__Work to be completed__: What you write must match the records exactly, except for the images, which are left out.

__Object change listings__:
■ ■ ■

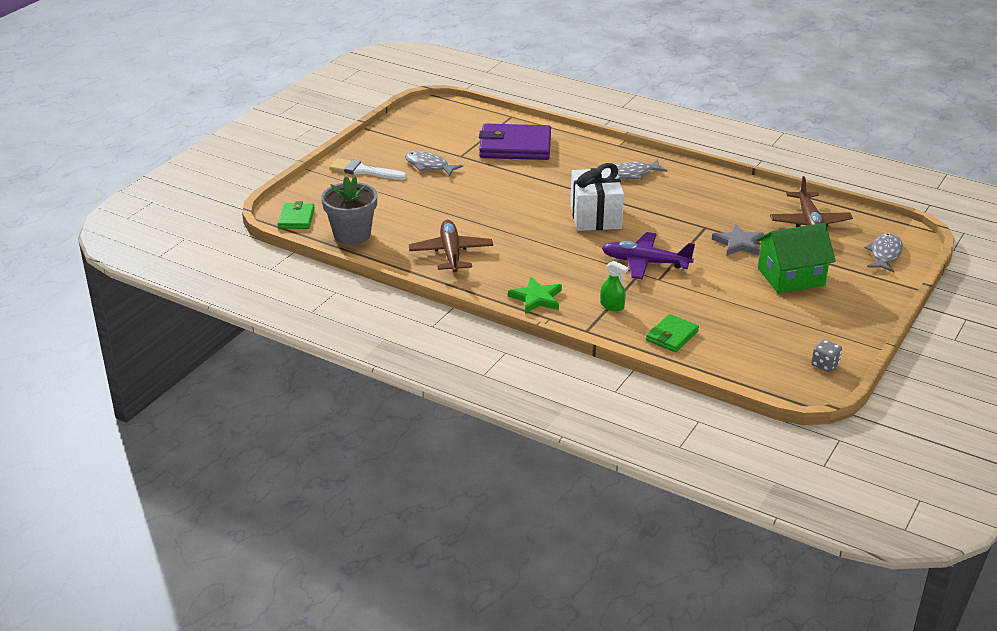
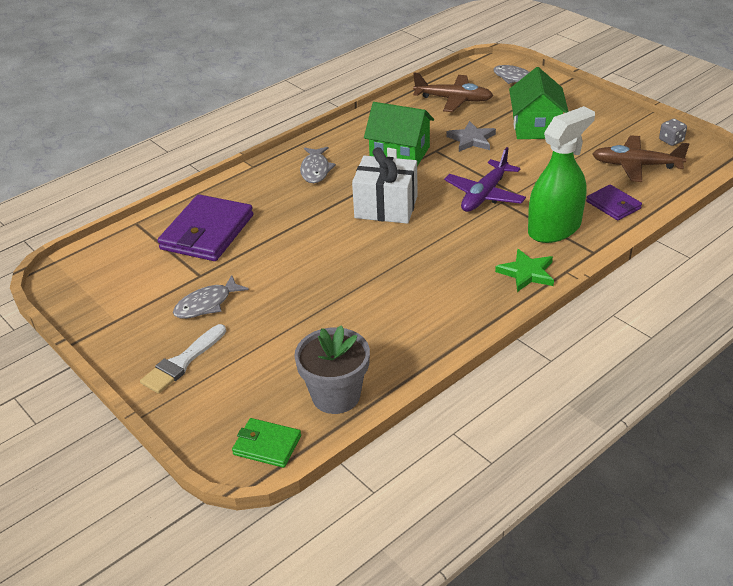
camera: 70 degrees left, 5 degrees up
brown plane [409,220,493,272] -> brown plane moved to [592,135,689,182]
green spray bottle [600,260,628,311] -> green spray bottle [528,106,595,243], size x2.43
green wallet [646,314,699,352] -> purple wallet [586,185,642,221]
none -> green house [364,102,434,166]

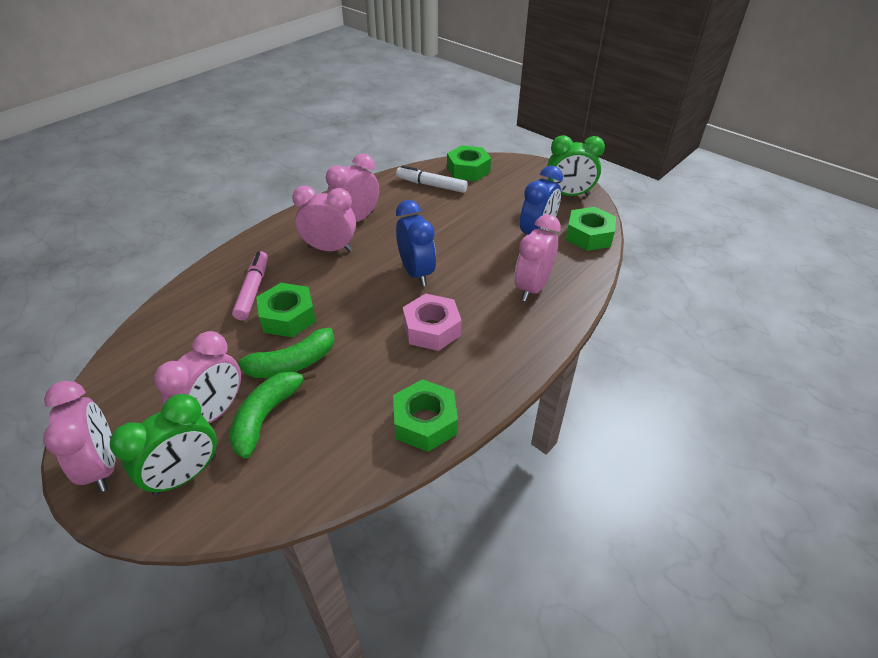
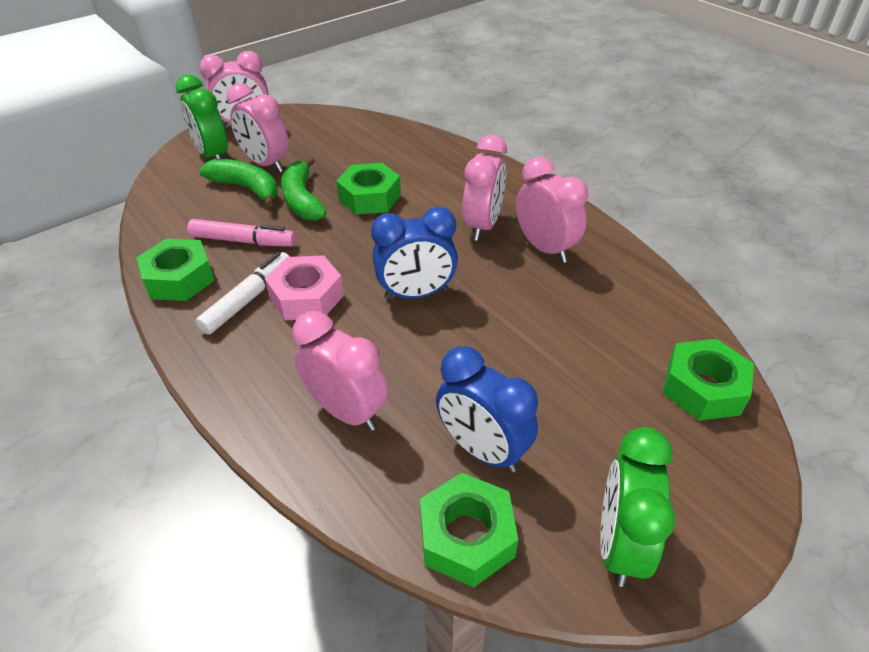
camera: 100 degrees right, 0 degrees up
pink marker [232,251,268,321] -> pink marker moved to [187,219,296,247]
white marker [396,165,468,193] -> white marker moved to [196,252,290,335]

■ ■ ■

__Expected output__:
camera: 70 degrees left, 5 degrees up
brown plane [409,220,493,272] -> brown plane moved to [592,135,689,182]
green spray bottle [600,260,628,311] -> green spray bottle [528,106,595,243], size x2.43
green wallet [646,314,699,352] -> purple wallet [586,185,642,221]
none -> green house [364,102,434,166]

camera: 100 degrees right, 0 degrees up
pink marker [232,251,268,321] -> pink marker moved to [187,219,296,247]
white marker [396,165,468,193] -> white marker moved to [196,252,290,335]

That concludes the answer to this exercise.